● Required work
In the data below, find the line containing "R11: 68k (+9V, U3/RST) -> 3.3k (+9V, U3/RST)"; reproduce that line and all subsequent lines exactly, and nothing else.

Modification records
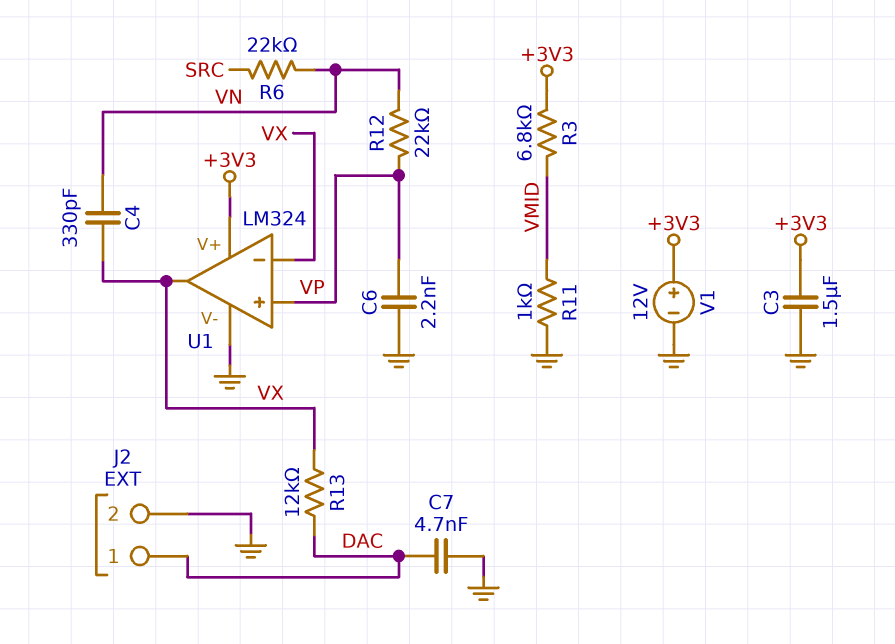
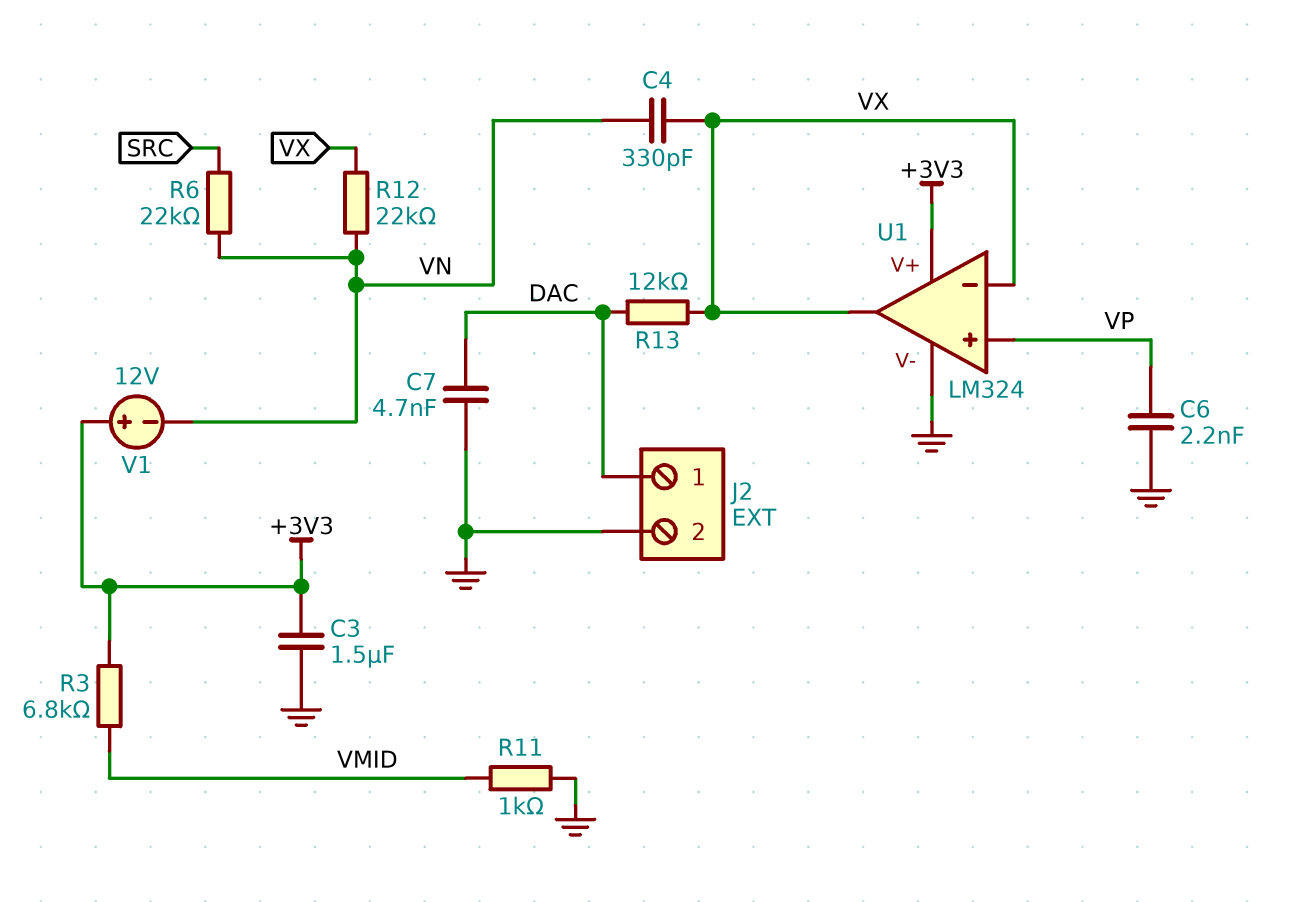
R12: 22k (VN, VP) -> 22k (VN, VX)
V1: 12V (plus +3V3, minus GND) -> 12V (plus +3V3, minus VN)

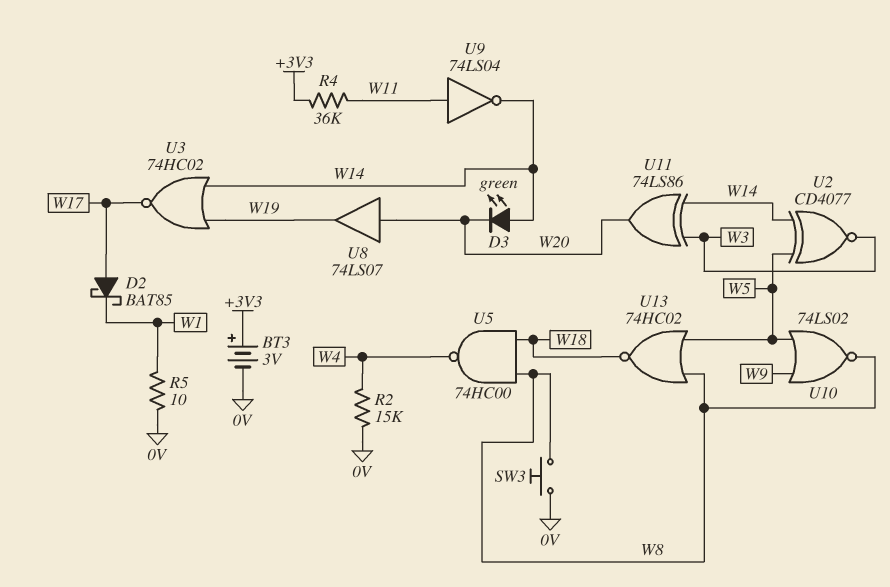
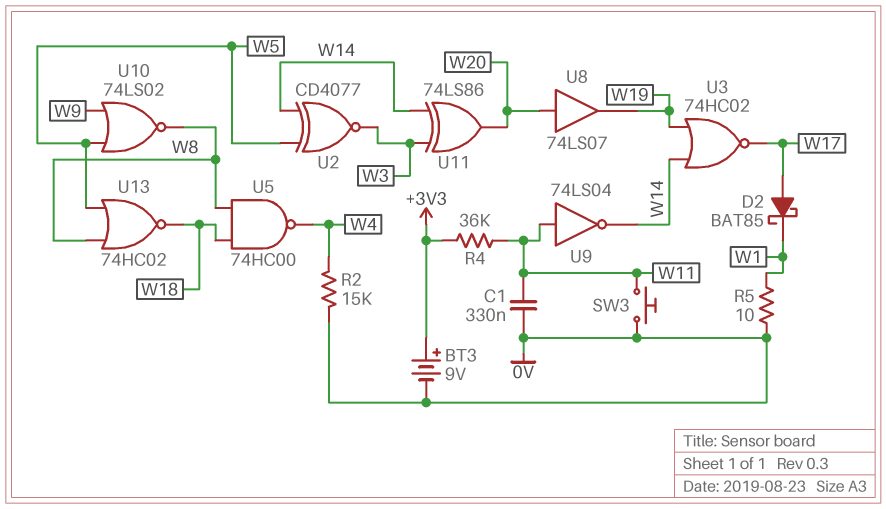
BT3: 3V (plus +3V3, minus 0V) -> 9V (plus +3V3, minus 0V)
C1: none -> 330nF (0V, W11)
D3: LED green (A W14, K W20) -> none
SW3: button (0V, W8) -> button (0V, W11)

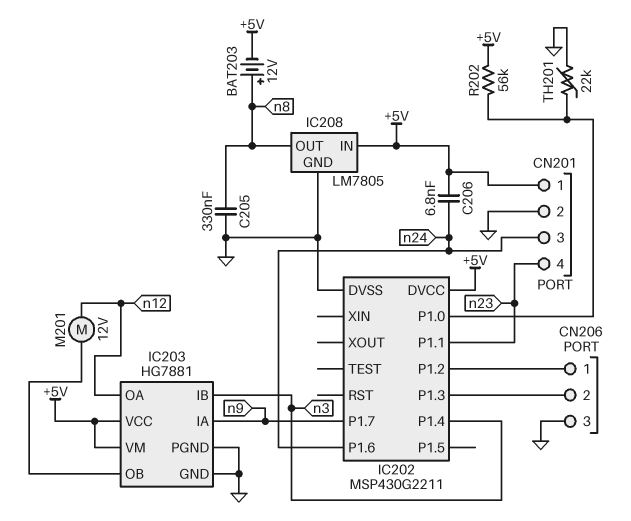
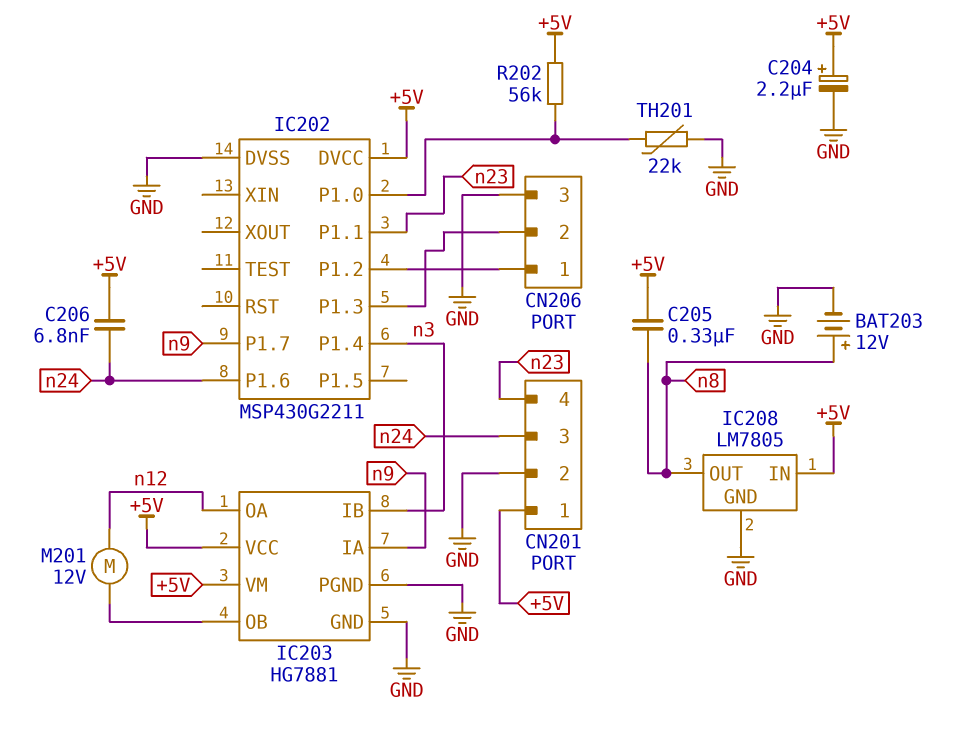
BAT203: 12V (plus n8, minus +5V) -> 12V (plus n8, minus GND)
C204: none -> 2.2uF (plus +5V, minus GND)
C205: 330nF (GND, n8) -> 330nF (+5V, n8)

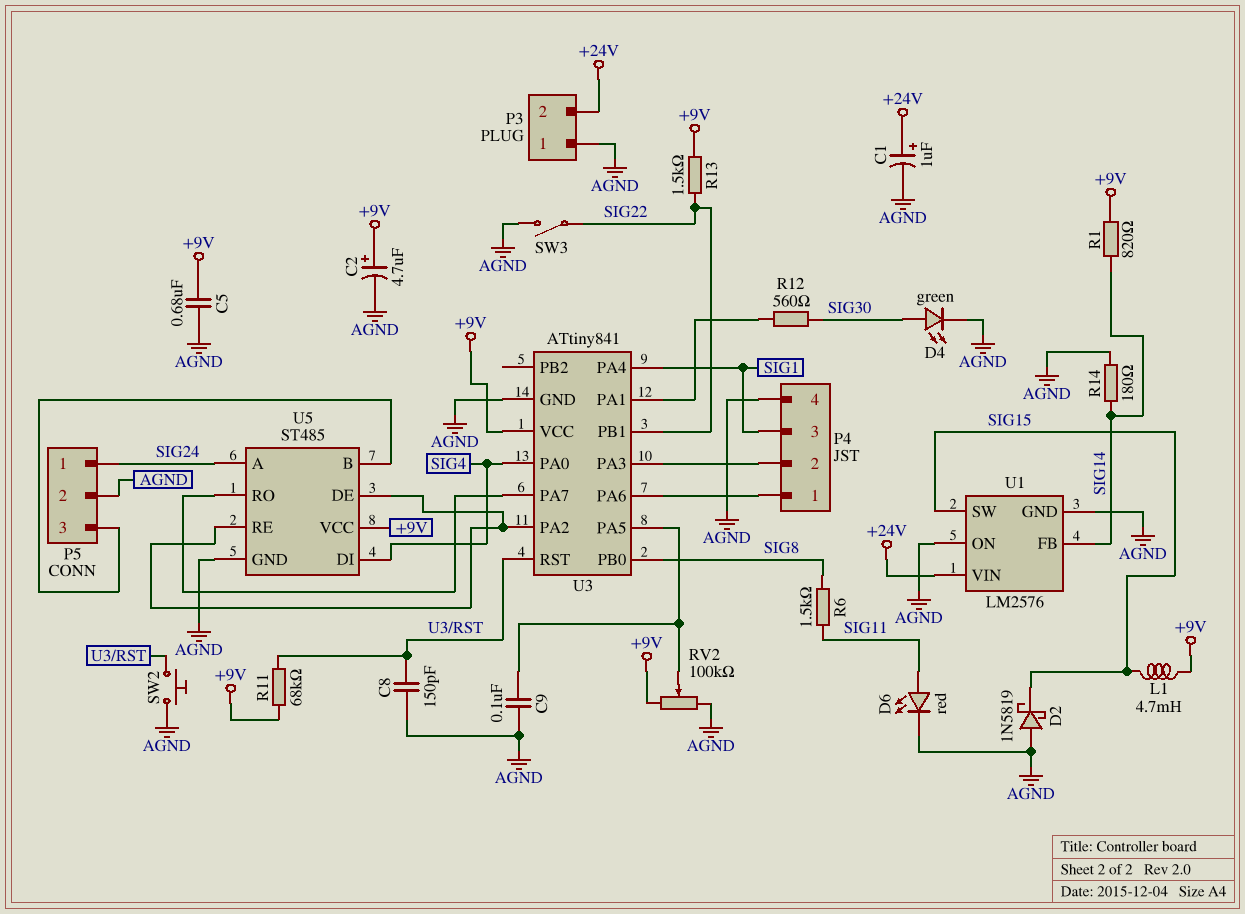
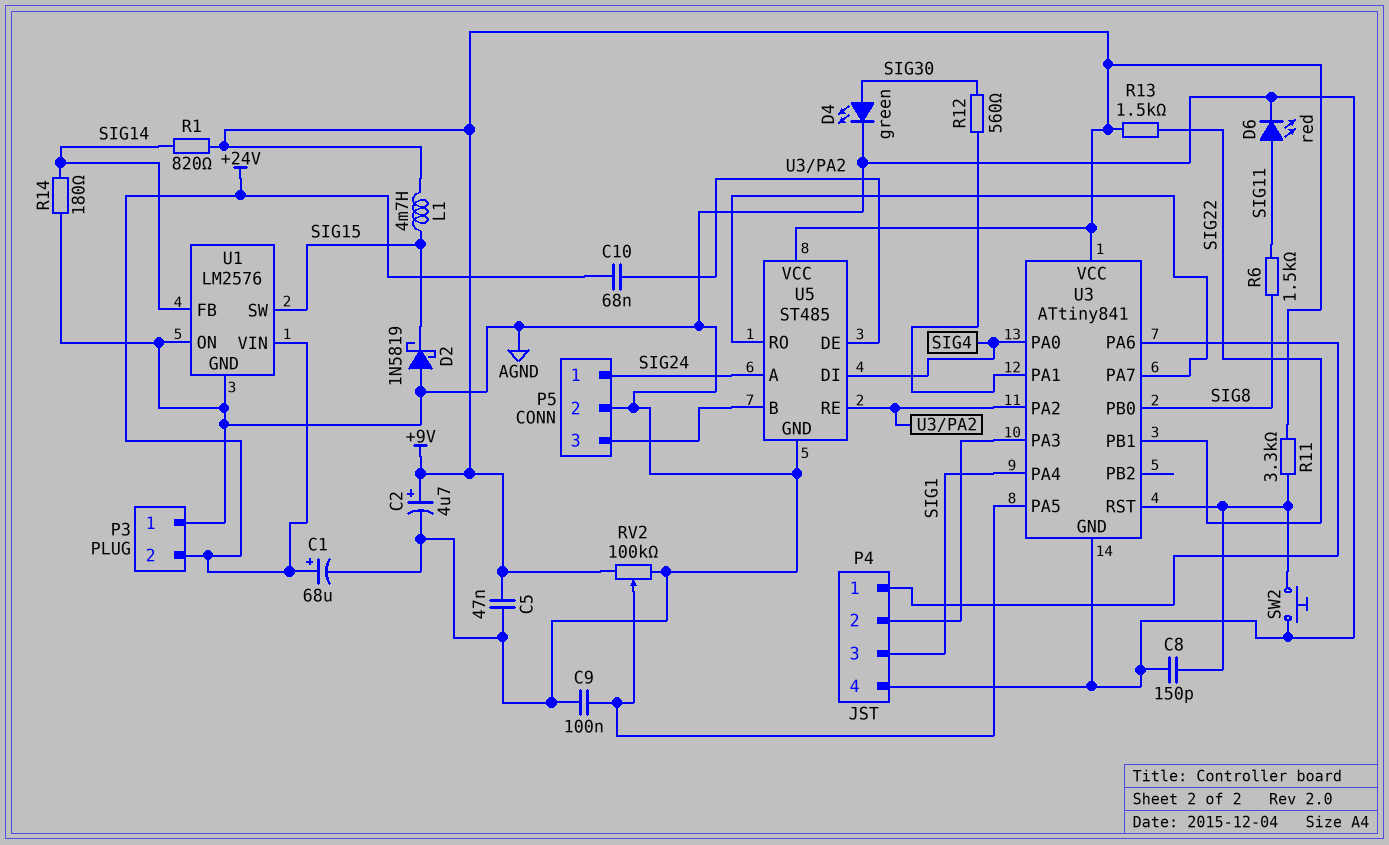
C1: 1uF (plus +24V, minus AGND) -> 68uF (plus +24V, minus AGND)
C5: 680nF (+9V, AGND) -> 47nF (+9V, AGND)
C10: none -> 68nF (+24V, U3/PA2)
R11: 68k (+9V, U3/RST) -> 3.3k (+9V, U3/RST)
SW3: switch (AGND, SIG22) -> none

● Exercise result
R11: 68k (+9V, U3/RST) -> 3.3k (+9V, U3/RST)
SW3: switch (AGND, SIG22) -> none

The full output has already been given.